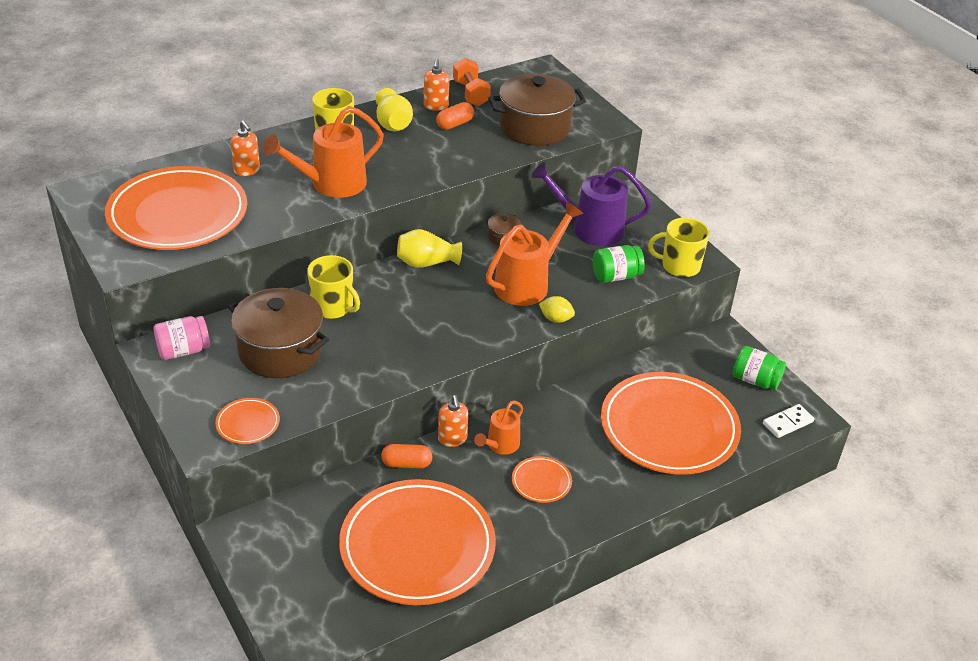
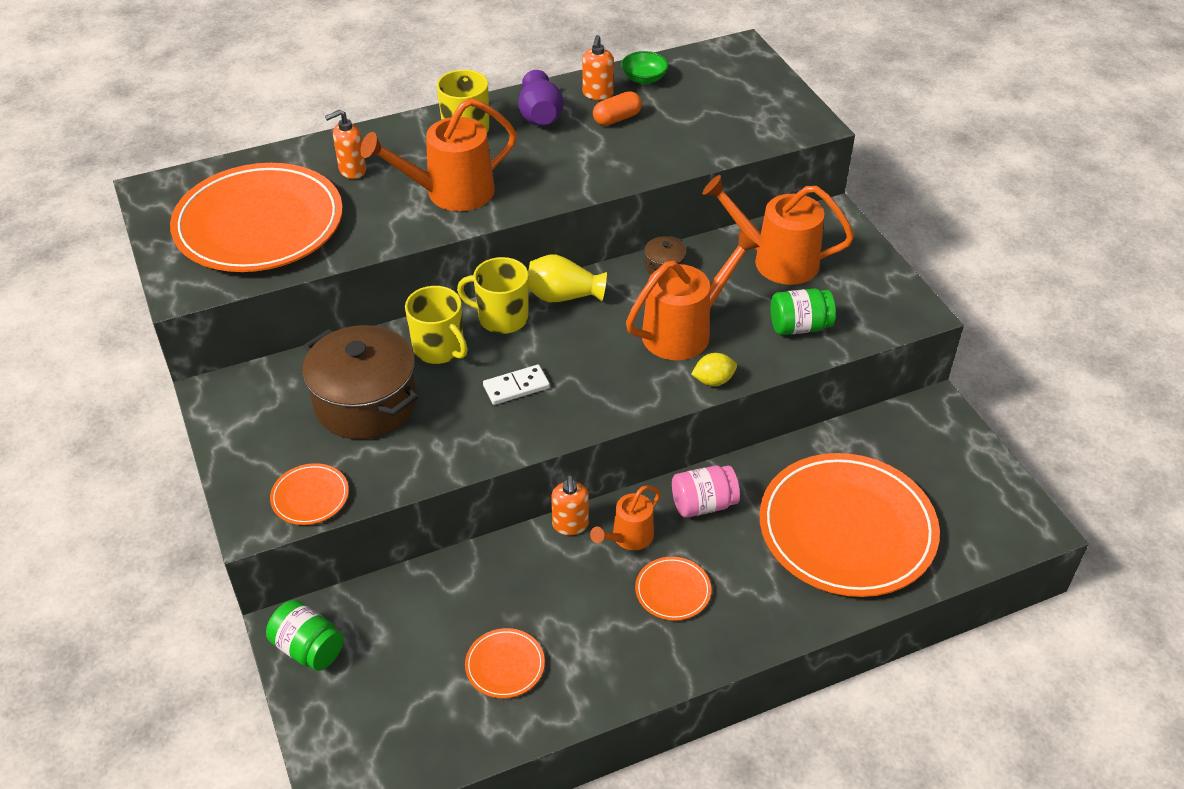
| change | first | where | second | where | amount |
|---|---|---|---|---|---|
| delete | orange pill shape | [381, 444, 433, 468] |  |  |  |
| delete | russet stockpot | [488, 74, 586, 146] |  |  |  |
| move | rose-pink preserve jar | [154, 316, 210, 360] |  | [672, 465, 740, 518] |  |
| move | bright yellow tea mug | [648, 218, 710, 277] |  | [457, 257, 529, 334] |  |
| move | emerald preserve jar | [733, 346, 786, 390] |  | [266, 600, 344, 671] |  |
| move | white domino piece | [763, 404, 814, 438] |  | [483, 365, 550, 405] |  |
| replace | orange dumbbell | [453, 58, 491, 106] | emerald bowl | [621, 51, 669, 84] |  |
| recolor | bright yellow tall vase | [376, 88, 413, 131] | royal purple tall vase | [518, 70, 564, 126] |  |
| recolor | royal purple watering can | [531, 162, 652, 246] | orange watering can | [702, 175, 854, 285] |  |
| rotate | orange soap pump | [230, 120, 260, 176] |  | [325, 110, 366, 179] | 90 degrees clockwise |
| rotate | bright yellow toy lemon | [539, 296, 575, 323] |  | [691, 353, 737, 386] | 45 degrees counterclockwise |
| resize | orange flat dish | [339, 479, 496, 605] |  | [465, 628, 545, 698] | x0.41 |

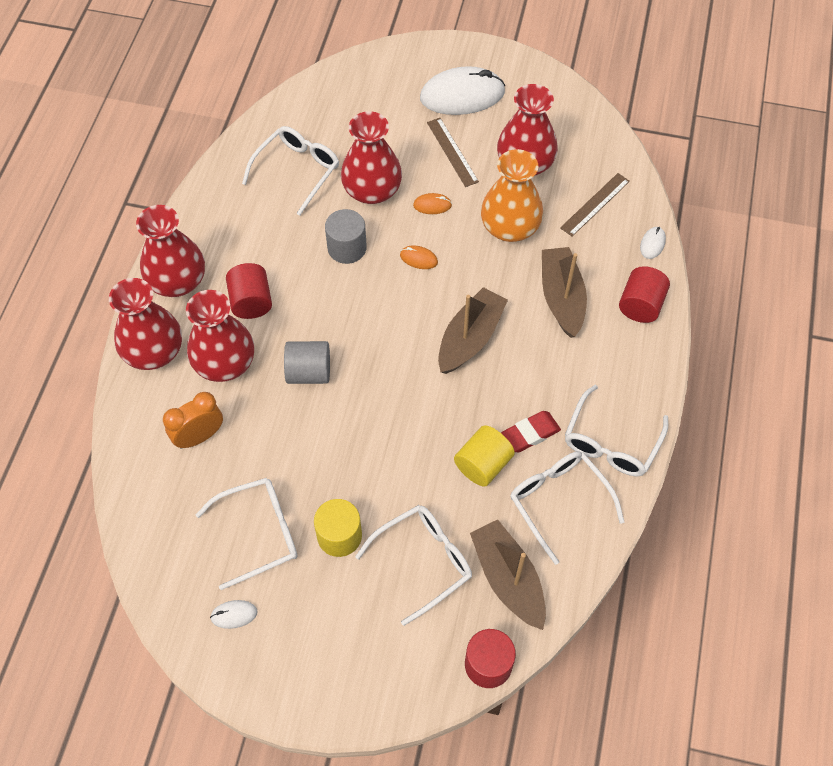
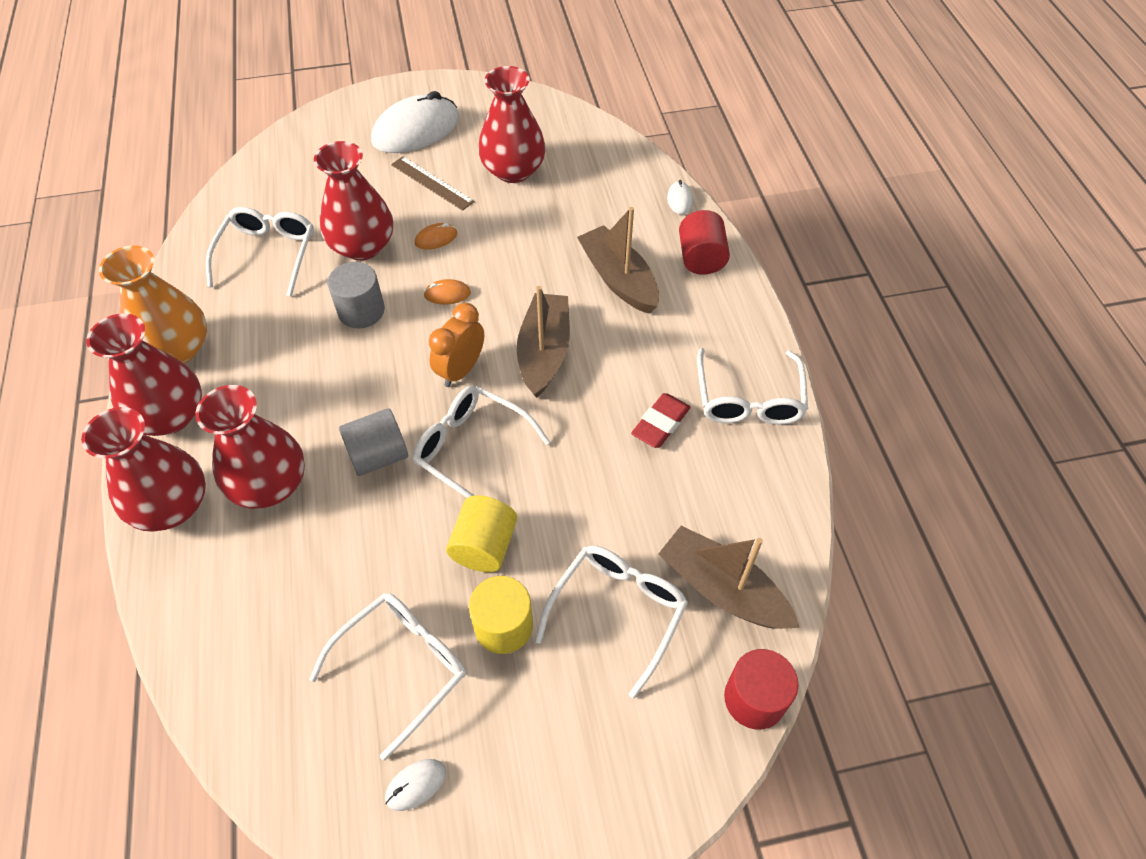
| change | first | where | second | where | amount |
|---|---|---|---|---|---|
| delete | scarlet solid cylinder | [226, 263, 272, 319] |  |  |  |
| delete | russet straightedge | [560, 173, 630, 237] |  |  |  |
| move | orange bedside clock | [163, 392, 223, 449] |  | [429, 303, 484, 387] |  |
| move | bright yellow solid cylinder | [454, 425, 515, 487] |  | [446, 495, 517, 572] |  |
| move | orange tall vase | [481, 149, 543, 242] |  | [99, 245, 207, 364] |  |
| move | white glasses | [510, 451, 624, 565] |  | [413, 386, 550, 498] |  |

------------------------------------

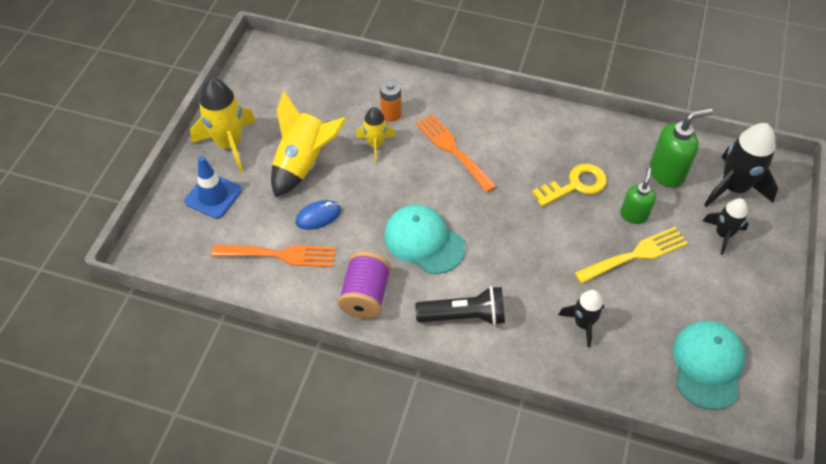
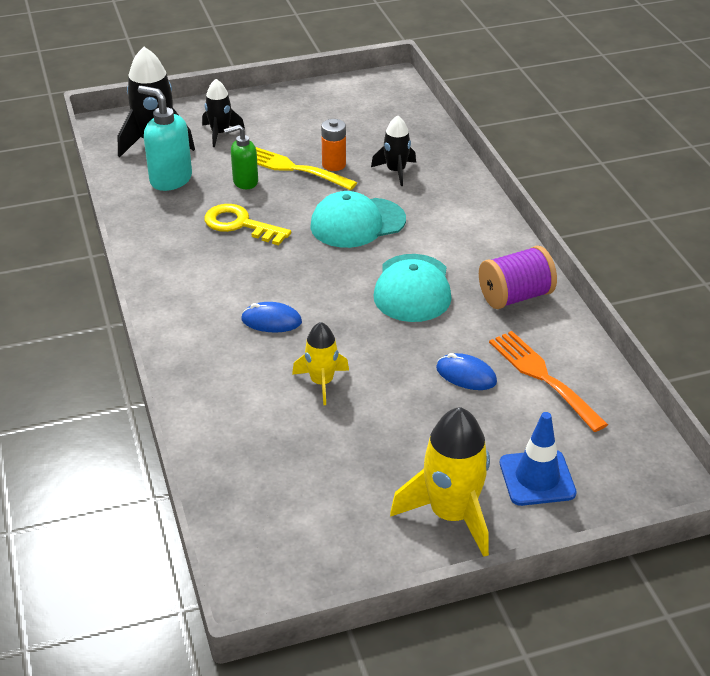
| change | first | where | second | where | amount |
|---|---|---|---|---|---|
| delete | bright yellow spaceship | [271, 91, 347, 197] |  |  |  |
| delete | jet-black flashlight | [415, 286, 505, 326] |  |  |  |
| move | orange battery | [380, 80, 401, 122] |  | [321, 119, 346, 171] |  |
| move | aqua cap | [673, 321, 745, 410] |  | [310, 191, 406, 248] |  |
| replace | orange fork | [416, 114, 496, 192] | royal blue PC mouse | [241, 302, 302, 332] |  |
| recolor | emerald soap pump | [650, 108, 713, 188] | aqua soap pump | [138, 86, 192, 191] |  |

------------------------------------

_Task description_: Once the line with "orange dumbbell |" is found in the records above, print exactly that line and every line after it through the line with "recolor | bright".

_Task solution_:
| replace | orange dumbbell | [453, 58, 491, 106] | emerald bowl | [621, 51, 669, 84] |  |
| recolor | bright yellow tall vase | [376, 88, 413, 131] | royal purple tall vase | [518, 70, 564, 126] |  |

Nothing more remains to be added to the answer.